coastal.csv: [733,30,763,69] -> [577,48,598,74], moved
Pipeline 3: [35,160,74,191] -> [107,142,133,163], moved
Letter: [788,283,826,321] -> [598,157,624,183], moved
--
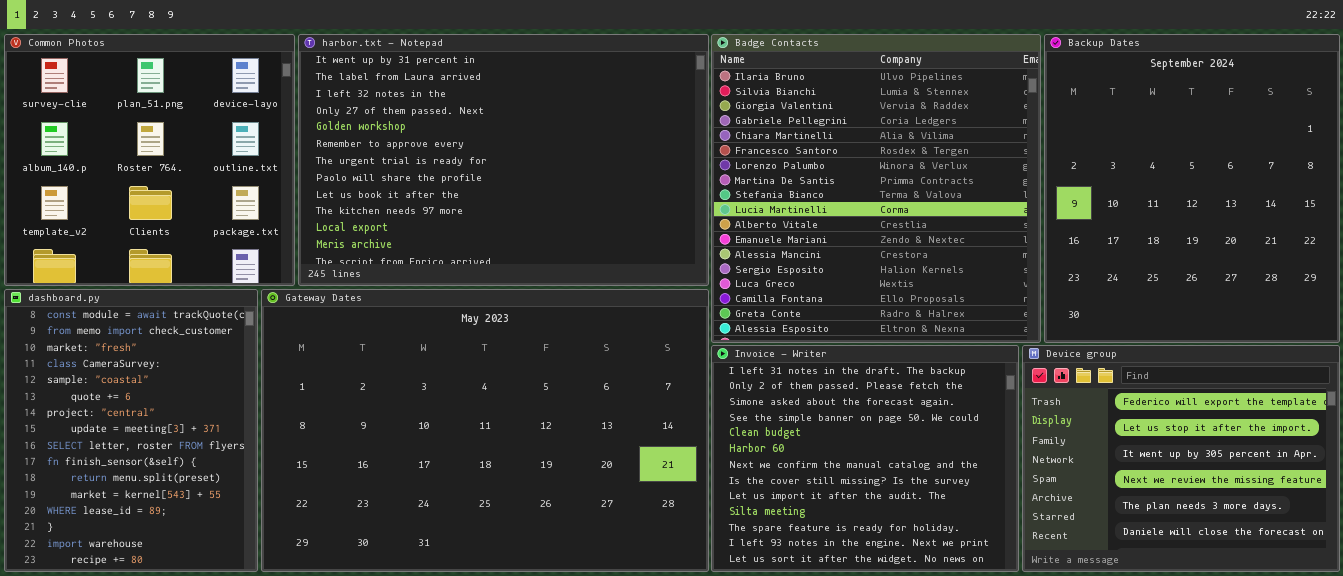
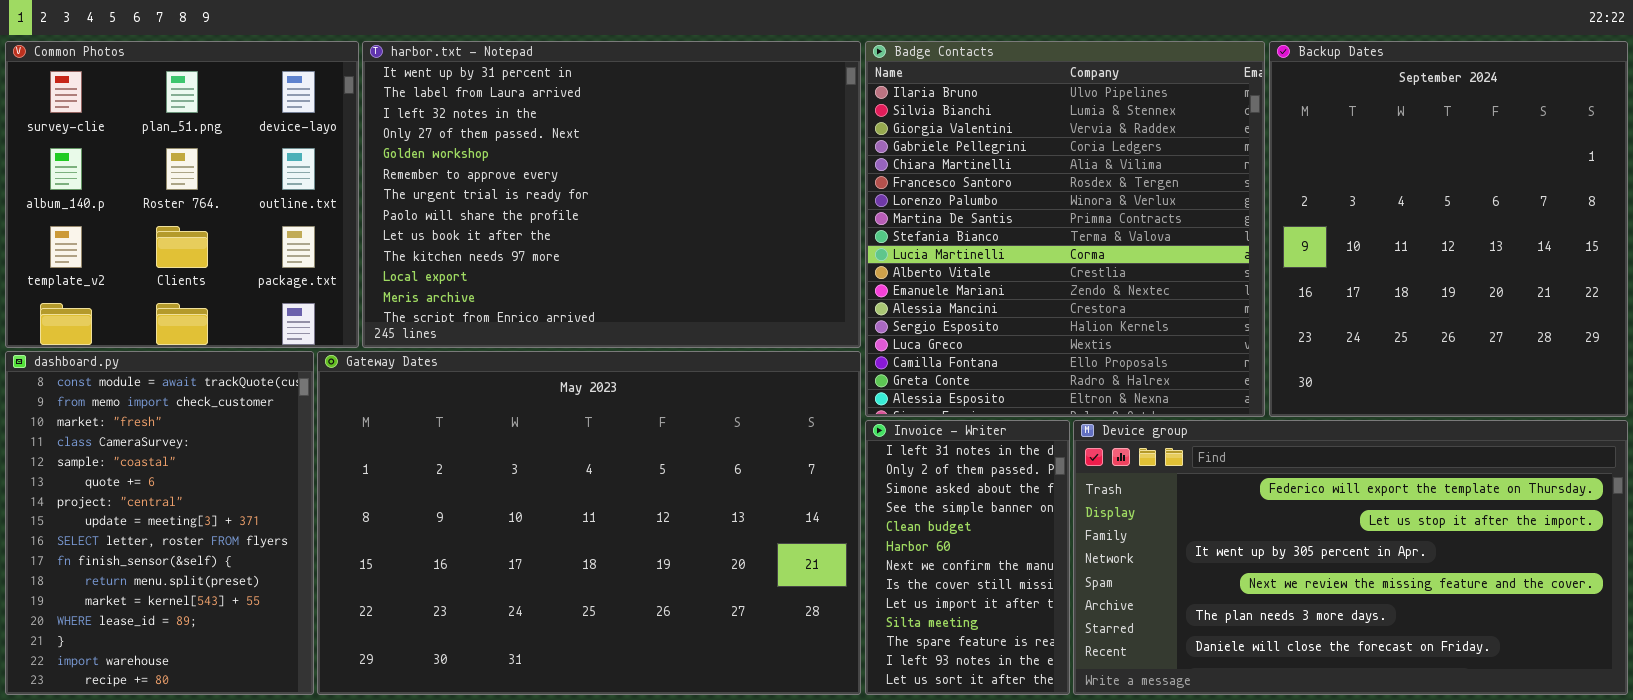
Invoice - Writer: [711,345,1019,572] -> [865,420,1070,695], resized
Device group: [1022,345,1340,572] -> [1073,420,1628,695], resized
...
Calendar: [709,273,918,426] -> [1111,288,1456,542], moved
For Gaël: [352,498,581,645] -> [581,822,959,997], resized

*EXERCISE GOAL*.
Look at the records above. Copy every line where the string "moved" occurs.

*EXERCISE RESPONSE*.
coastal.csv: [733,30,763,69] -> [577,48,598,74], moved
Pipeline 3: [35,160,74,191] -> [107,142,133,163], moved
Letter: [788,283,826,321] -> [598,157,624,183], moved
Calendar: [709,273,918,426] -> [1111,288,1456,542], moved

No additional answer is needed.